Dataset entries Start Marker
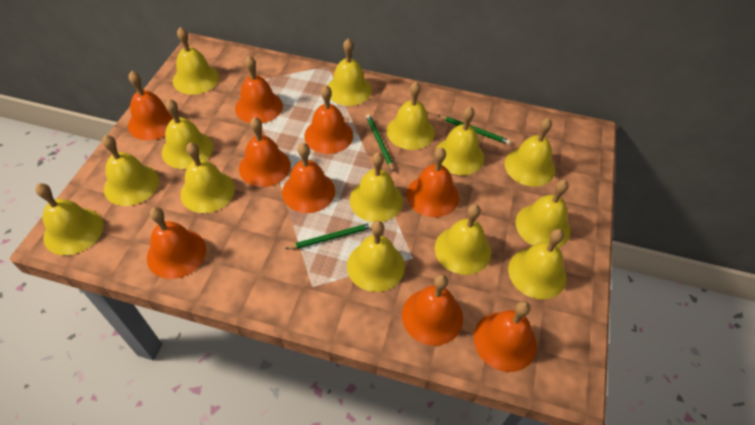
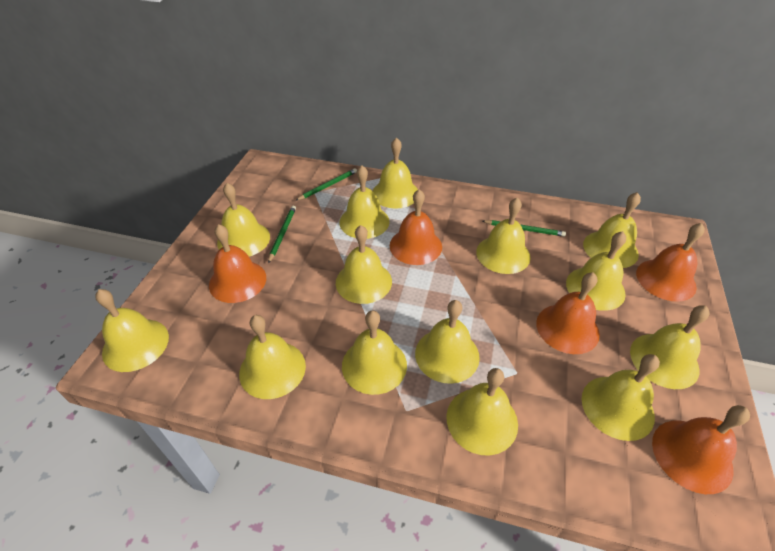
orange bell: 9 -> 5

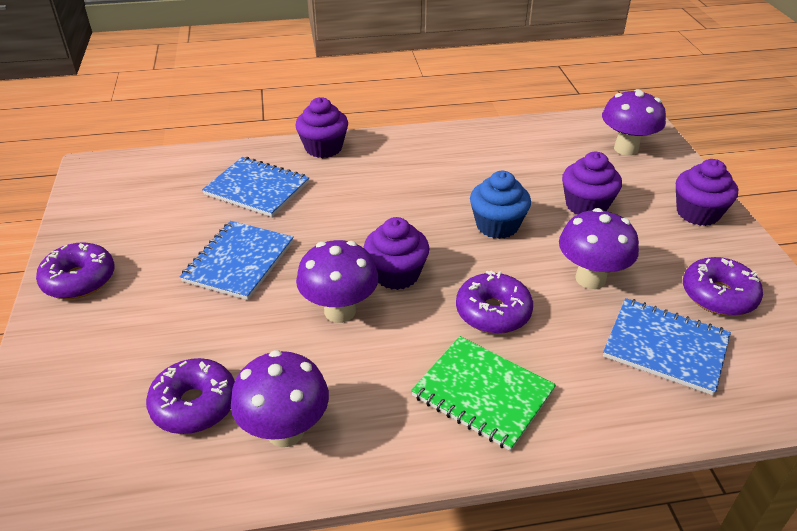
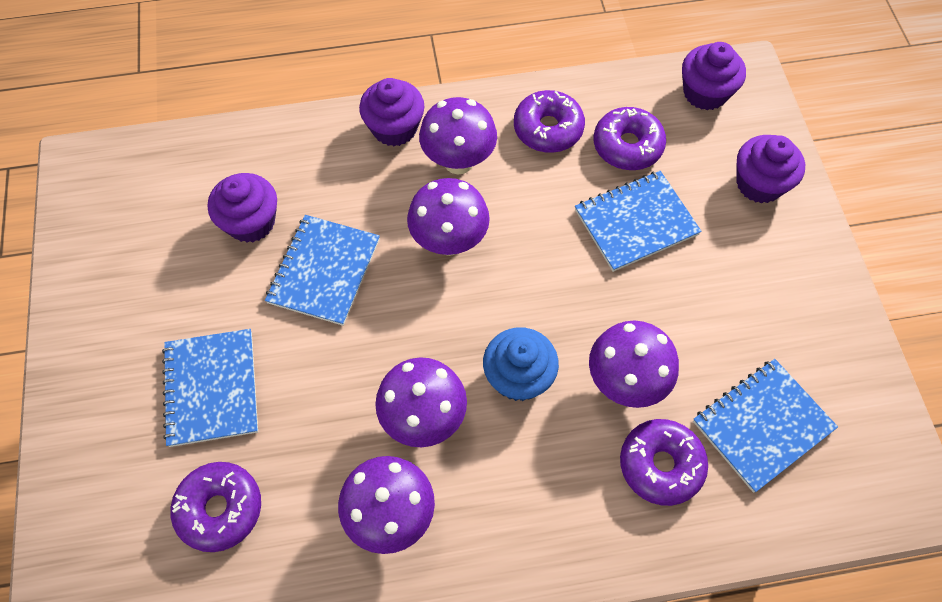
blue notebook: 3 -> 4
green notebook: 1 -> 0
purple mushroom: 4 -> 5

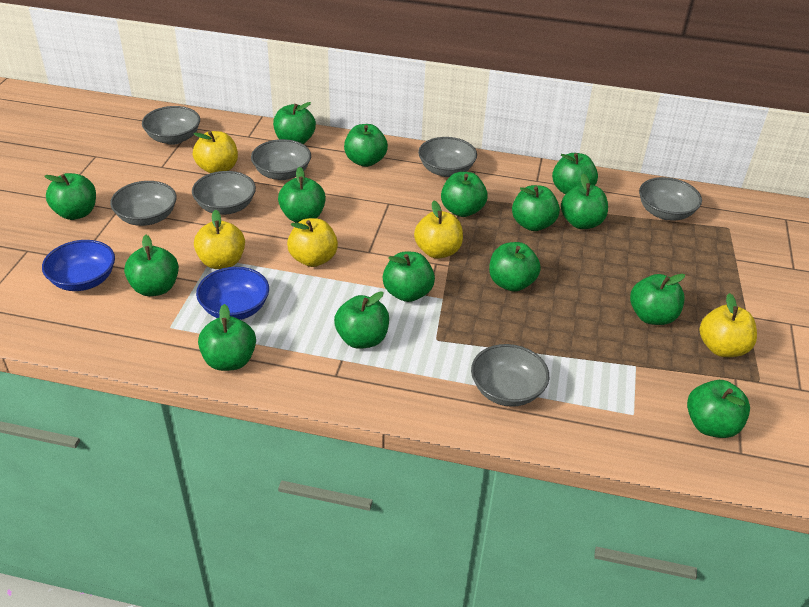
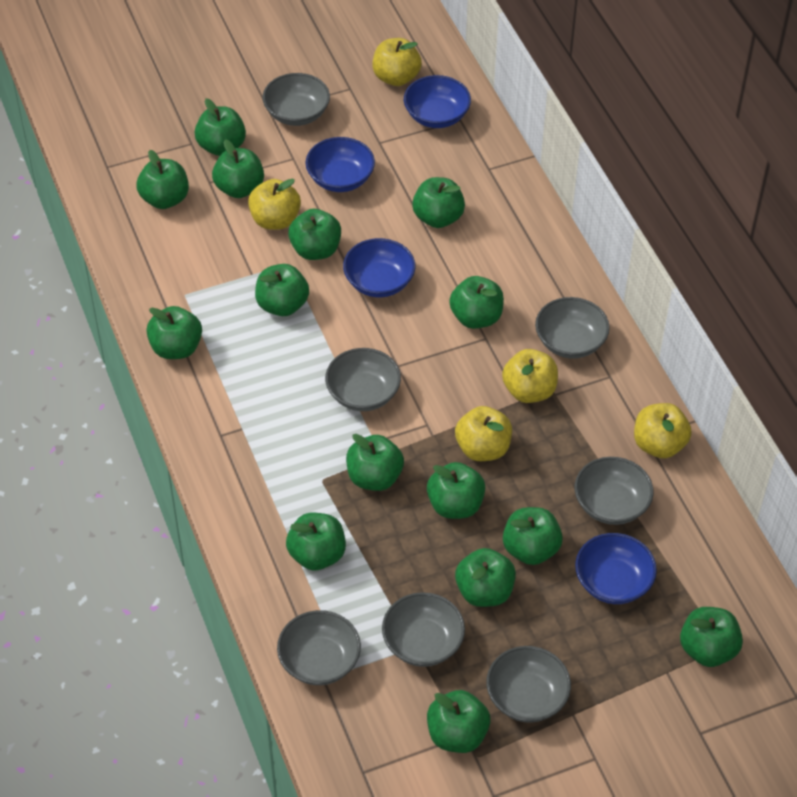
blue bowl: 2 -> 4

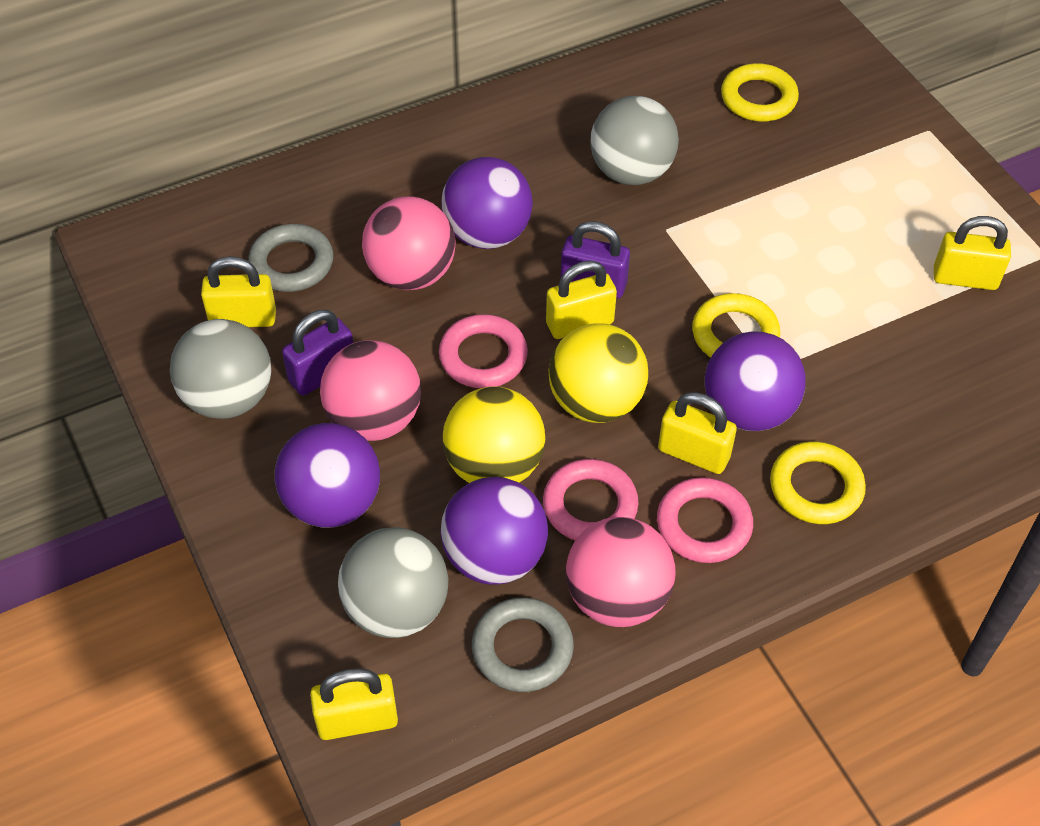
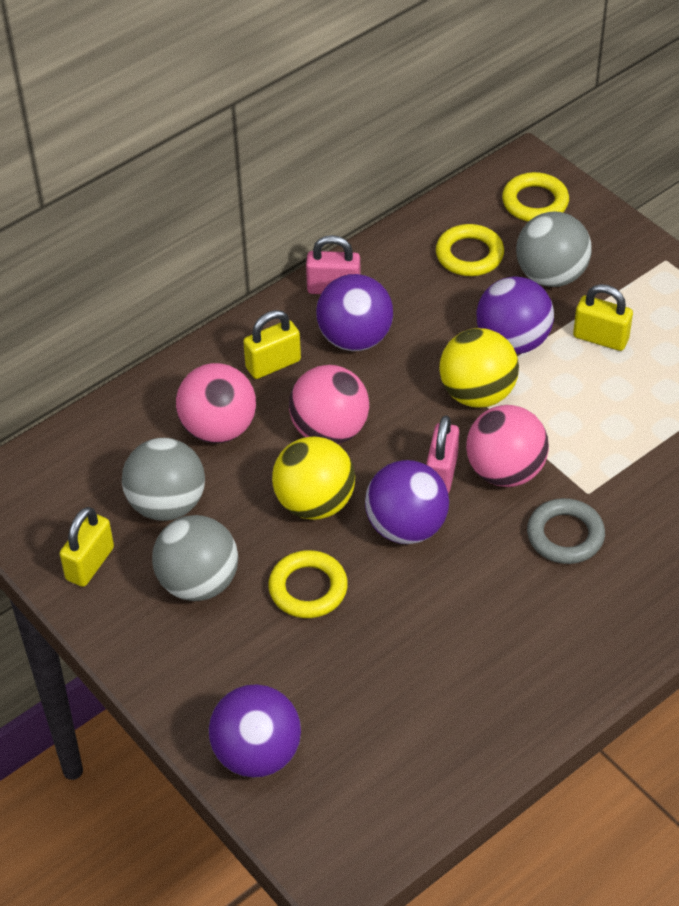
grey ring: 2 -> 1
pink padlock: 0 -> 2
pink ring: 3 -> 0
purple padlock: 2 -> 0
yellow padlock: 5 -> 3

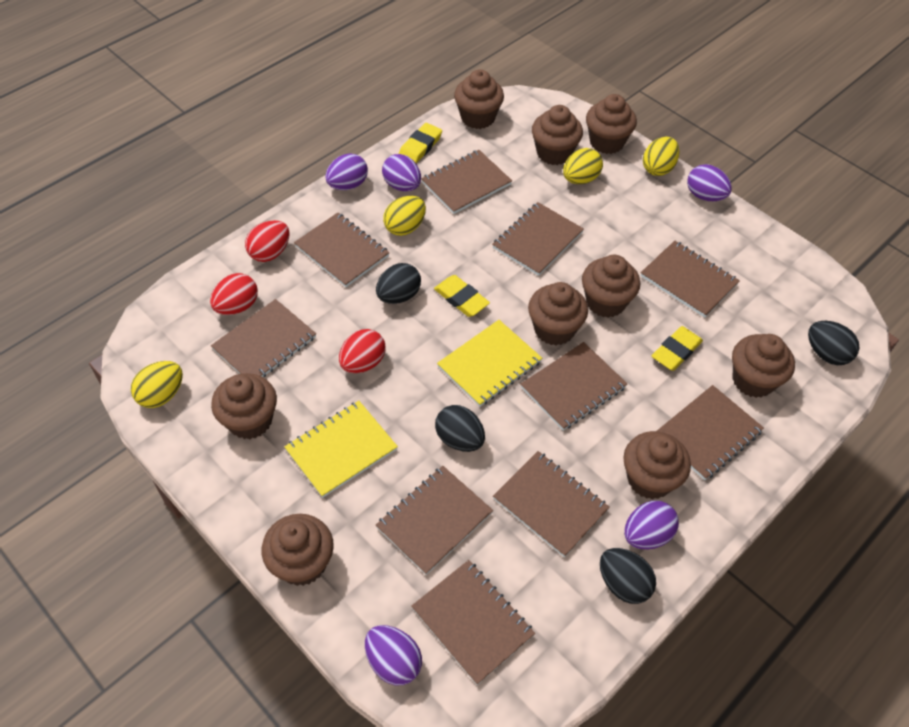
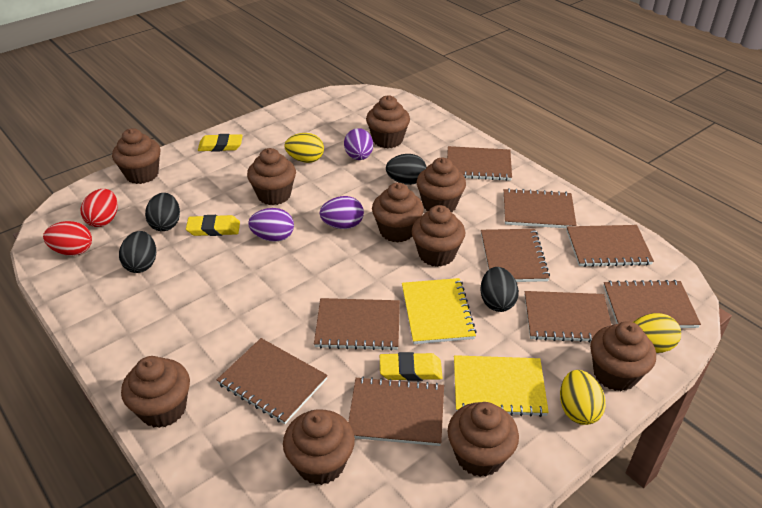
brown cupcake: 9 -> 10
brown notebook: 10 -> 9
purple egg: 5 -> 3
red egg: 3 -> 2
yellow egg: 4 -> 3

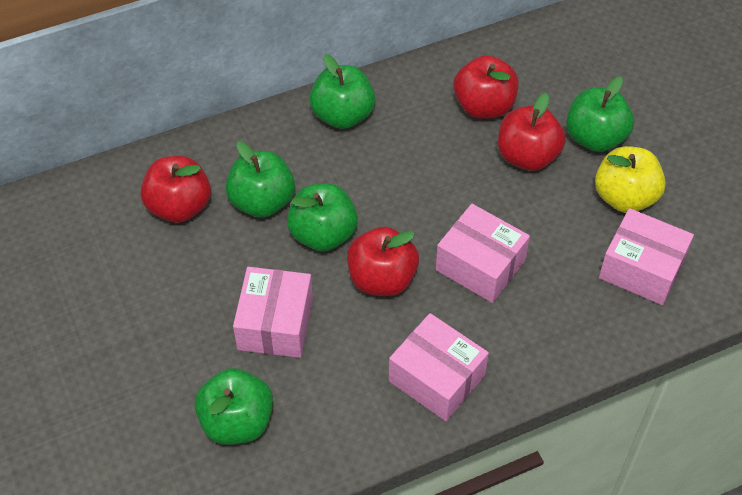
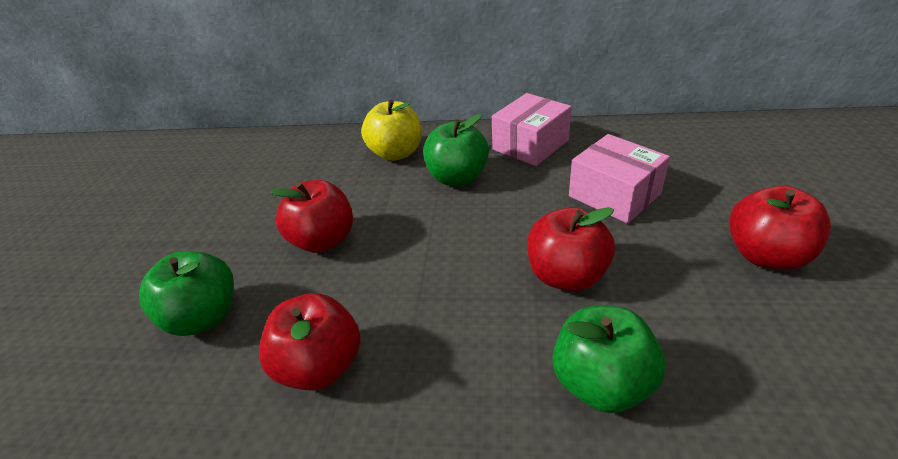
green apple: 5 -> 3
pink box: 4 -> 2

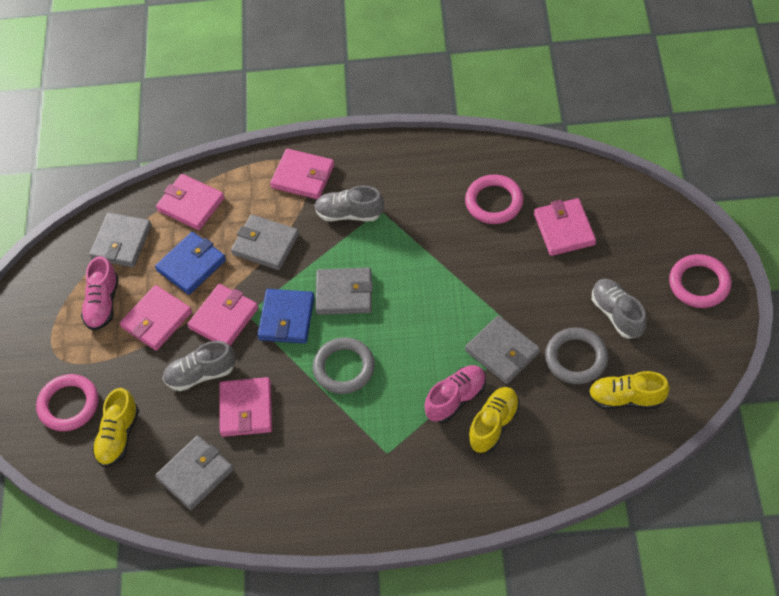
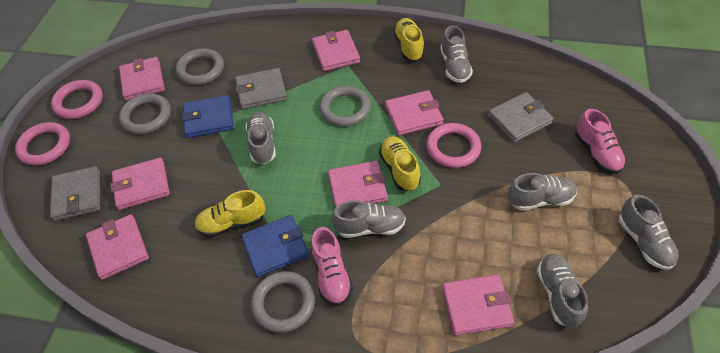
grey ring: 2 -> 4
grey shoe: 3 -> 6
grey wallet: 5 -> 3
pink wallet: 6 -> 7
Dataset entries End Marker
Task statement:
Only the pictures may be dropped when you copy the data above; everything else stays exact.

Written response:
orange bell: 9 -> 5

blue notebook: 3 -> 4
green notebook: 1 -> 0
purple mushroom: 4 -> 5

blue bowl: 2 -> 4

grey ring: 2 -> 1
pink padlock: 0 -> 2
pink ring: 3 -> 0
purple padlock: 2 -> 0
yellow padlock: 5 -> 3

brown cupcake: 9 -> 10
brown notebook: 10 -> 9
purple egg: 5 -> 3
red egg: 3 -> 2
yellow egg: 4 -> 3

green apple: 5 -> 3
pink box: 4 -> 2

grey ring: 2 -> 4
grey shoe: 3 -> 6
grey wallet: 5 -> 3
pink wallet: 6 -> 7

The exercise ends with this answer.